Below are some records. Repeat exactly the lines from the one containing "orange brick H14" through the final line.

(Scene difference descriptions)
________

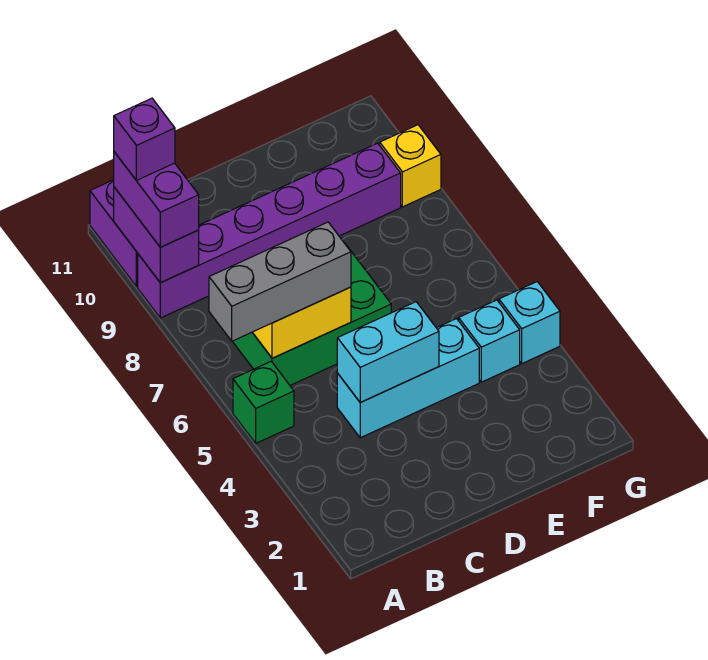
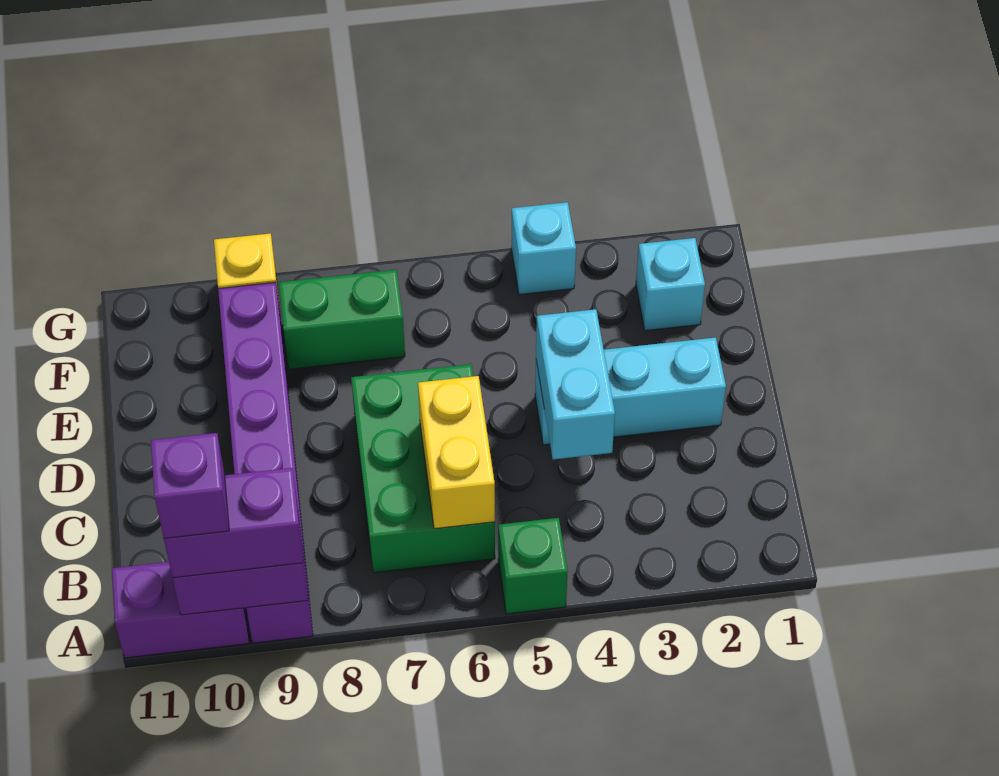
grey brick A6:C6 level 3 -> none
cyan brick C4:E4 level 1 -> cyan brick D2:D4 level 1
cyan brick F4 level 1 -> cyan brick F2 level 1
none -> green brick F7:F8 level 1

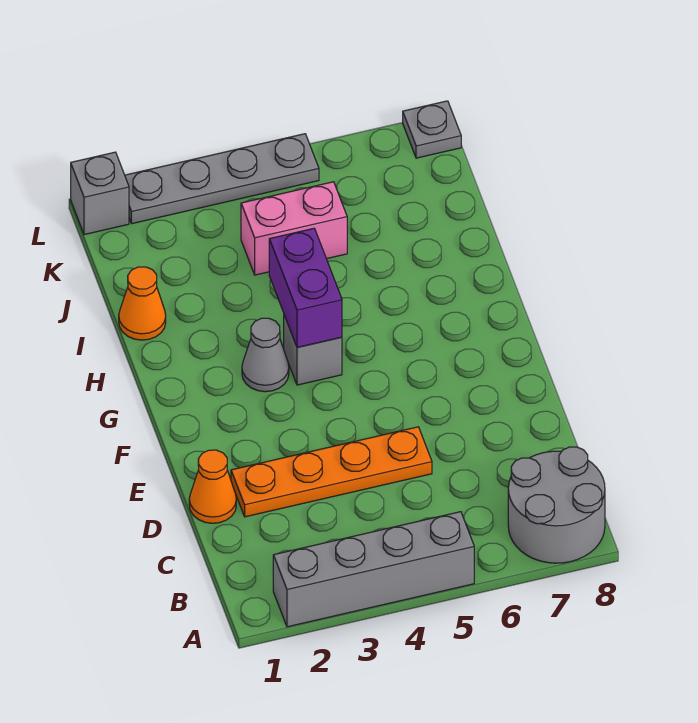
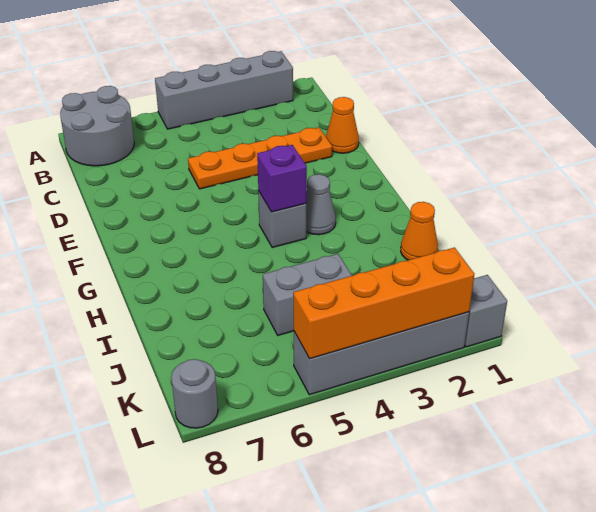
purple brick G4:H4 level 2 -> purple brick G4 level 2
pink brick J4:J5 level 1 -> grey brick J4:J5 level 1
grey plate L2:L5 level 1 -> grey brick L2:L5 level 1
none -> orange brick L2:L5 level 2
grey plate L8 level 1 -> grey round brick L8 level 1

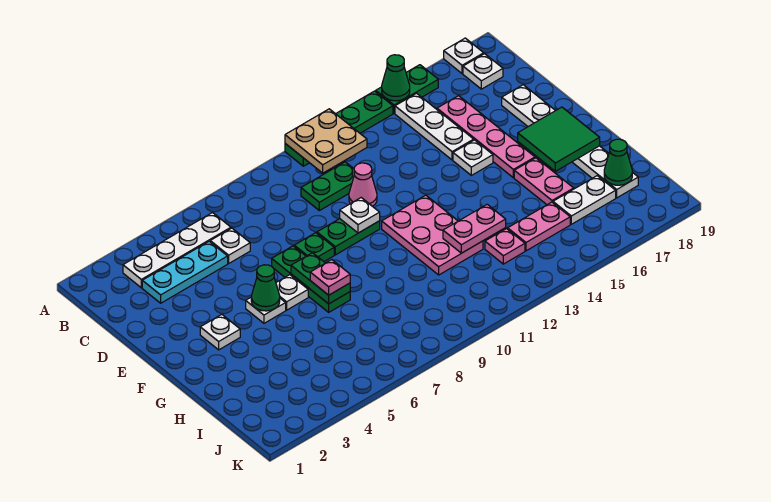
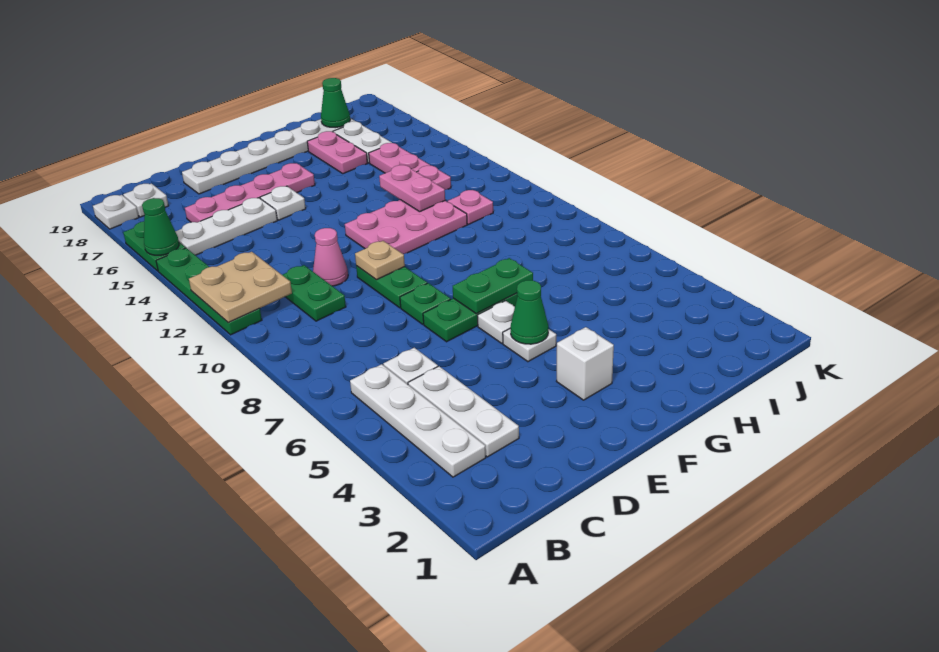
cyan plate C3:C5 level 1 -> white plate C3:C5 level 1
white plate E10 level 2 -> tan plate E10 level 2
white plate F3 level 1 -> white brick F3 level 1
green tile F17:G18 level 2 -> none
pink plate G7 level 3 -> pink plate I11 level 1
pink plate G16:H16 level 1 -> pink plate H16:H17 level 1

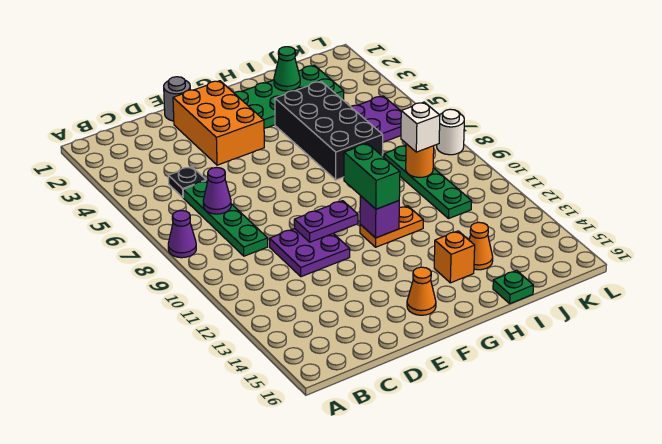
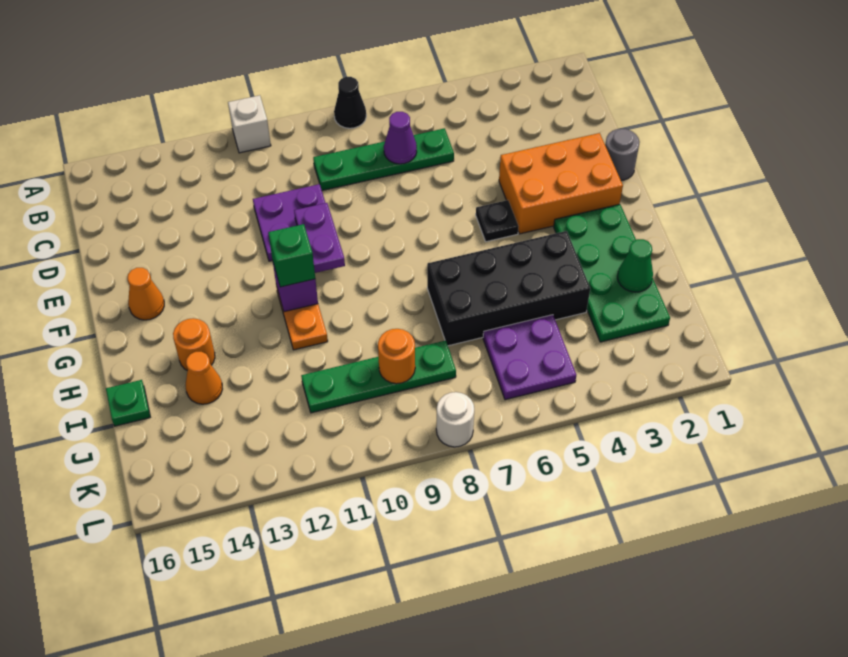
purple cone A8 level 1 -> black cone A8 level 1
black plate C5 level 1 -> black plate F5 level 1
green brick G10:G11 level 3 -> green brick G11 level 3
orange brick H14 level 1 -> orange round brick H14 level 1
white brick J9 level 3 -> white brick A11 level 1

________

**ANSWER FOR THIS EXERCISE**
orange brick H14 level 1 -> orange round brick H14 level 1
white brick J9 level 3 -> white brick A11 level 1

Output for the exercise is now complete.